▸ Task prompt
All entries are to be repeated exactly as shown below.

[Data to process]

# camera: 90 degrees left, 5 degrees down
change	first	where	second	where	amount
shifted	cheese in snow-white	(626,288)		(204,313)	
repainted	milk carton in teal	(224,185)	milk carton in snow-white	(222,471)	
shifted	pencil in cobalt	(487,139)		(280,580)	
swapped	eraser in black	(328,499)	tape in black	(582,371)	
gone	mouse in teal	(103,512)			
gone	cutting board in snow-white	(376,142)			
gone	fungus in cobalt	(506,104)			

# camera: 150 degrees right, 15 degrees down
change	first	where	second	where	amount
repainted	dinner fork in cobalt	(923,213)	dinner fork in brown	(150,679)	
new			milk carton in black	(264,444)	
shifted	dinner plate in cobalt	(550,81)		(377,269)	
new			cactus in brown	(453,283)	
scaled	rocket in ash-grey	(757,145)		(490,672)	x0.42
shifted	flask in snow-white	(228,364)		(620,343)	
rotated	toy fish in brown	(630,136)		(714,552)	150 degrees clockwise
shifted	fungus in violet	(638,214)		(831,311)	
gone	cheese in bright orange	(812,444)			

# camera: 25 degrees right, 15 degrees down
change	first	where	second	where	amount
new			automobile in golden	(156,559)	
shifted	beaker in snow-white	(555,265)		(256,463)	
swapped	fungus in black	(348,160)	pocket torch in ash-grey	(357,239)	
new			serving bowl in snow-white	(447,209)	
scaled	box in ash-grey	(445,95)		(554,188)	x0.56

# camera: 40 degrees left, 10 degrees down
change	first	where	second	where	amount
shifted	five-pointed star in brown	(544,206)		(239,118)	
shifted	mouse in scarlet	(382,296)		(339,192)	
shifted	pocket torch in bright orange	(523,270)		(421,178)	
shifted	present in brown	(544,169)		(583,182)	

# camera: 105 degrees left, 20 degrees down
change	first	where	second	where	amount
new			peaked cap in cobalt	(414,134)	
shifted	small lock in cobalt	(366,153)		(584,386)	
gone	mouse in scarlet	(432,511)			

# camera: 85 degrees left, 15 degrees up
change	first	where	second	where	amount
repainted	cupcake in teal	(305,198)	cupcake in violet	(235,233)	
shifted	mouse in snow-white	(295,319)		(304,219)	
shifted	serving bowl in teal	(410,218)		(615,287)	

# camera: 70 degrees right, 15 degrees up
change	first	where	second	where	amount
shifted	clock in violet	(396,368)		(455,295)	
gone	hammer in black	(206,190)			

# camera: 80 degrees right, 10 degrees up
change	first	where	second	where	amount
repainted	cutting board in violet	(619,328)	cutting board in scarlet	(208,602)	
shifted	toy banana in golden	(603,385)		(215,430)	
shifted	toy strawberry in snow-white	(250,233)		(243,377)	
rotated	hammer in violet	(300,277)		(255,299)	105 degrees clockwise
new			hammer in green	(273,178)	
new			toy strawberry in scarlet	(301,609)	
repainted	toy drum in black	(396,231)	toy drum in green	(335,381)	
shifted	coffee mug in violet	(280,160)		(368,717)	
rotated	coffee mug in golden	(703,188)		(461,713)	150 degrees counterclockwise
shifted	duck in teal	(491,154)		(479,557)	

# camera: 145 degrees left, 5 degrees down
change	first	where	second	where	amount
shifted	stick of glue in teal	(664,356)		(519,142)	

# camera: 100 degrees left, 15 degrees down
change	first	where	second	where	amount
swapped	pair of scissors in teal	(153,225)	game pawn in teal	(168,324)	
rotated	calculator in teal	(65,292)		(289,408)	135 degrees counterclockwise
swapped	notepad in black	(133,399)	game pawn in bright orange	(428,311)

[/Data to process]

▸ Result of the task
# camera: 90 degrees left, 5 degrees down
change	first	where	second	where	amount
shifted	cheese in snow-white	(626,288)		(204,313)	
repainted	milk carton in teal	(224,185)	milk carton in snow-white	(222,471)	
shifted	pencil in cobalt	(487,139)		(280,580)	
swapped	eraser in black	(328,499)	tape in black	(582,371)	
gone	mouse in teal	(103,512)			
gone	cutting board in snow-white	(376,142)			
gone	fungus in cobalt	(506,104)			

# camera: 150 degrees right, 15 degrees down
change	first	where	second	where	amount
repainted	dinner fork in cobalt	(923,213)	dinner fork in brown	(150,679)	
new			milk carton in black	(264,444)	
shifted	dinner plate in cobalt	(550,81)		(377,269)	
new			cactus in brown	(453,283)	
scaled	rocket in ash-grey	(757,145)		(490,672)	x0.42
shifted	flask in snow-white	(228,364)		(620,343)	
rotated	toy fish in brown	(630,136)		(714,552)	150 degrees clockwise
shifted	fungus in violet	(638,214)		(831,311)	
gone	cheese in bright orange	(812,444)			

# camera: 25 degrees right, 15 degrees down
change	first	where	second	where	amount
new			automobile in golden	(156,559)	
shifted	beaker in snow-white	(555,265)		(256,463)	
swapped	fungus in black	(348,160)	pocket torch in ash-grey	(357,239)	
new			serving bowl in snow-white	(447,209)	
scaled	box in ash-grey	(445,95)		(554,188)	x0.56

# camera: 40 degrees left, 10 degrees down
change	first	where	second	where	amount
shifted	five-pointed star in brown	(544,206)		(239,118)	
shifted	mouse in scarlet	(382,296)		(339,192)	
shifted	pocket torch in bright orange	(523,270)		(421,178)	
shifted	present in brown	(544,169)		(583,182)	

# camera: 105 degrees left, 20 degrees down
change	first	where	second	where	amount
new			peaked cap in cobalt	(414,134)	
shifted	small lock in cobalt	(366,153)		(584,386)	
gone	mouse in scarlet	(432,511)			

# camera: 85 degrees left, 15 degrees up
change	first	where	second	where	amount
repainted	cupcake in teal	(305,198)	cupcake in violet	(235,233)	
shifted	mouse in snow-white	(295,319)		(304,219)	
shifted	serving bowl in teal	(410,218)		(615,287)	

# camera: 70 degrees right, 15 degrees up
change	first	where	second	where	amount
shifted	clock in violet	(396,368)		(455,295)	
gone	hammer in black	(206,190)			

# camera: 80 degrees right, 10 degrees up
change	first	where	second	where	amount
repainted	cutting board in violet	(619,328)	cutting board in scarlet	(208,602)	
shifted	toy banana in golden	(603,385)		(215,430)	
shifted	toy strawberry in snow-white	(250,233)		(243,377)	
rotated	hammer in violet	(300,277)		(255,299)	105 degrees clockwise
new			hammer in green	(273,178)	
new			toy strawberry in scarlet	(301,609)	
repainted	toy drum in black	(396,231)	toy drum in green	(335,381)	
shifted	coffee mug in violet	(280,160)		(368,717)	
rotated	coffee mug in golden	(703,188)		(461,713)	150 degrees counterclockwise
shifted	duck in teal	(491,154)		(479,557)	

# camera: 145 degrees left, 5 degrees down
change	first	where	second	where	amount
shifted	stick of glue in teal	(664,356)		(519,142)	

# camera: 100 degrees left, 15 degrees down
change	first	where	second	where	amount
swapped	pair of scissors in teal	(153,225)	game pawn in teal	(168,324)	
rotated	calculator in teal	(65,292)		(289,408)	135 degrees counterclockwise
swapped	notepad in black	(133,399)	game pawn in bright orange	(428,311)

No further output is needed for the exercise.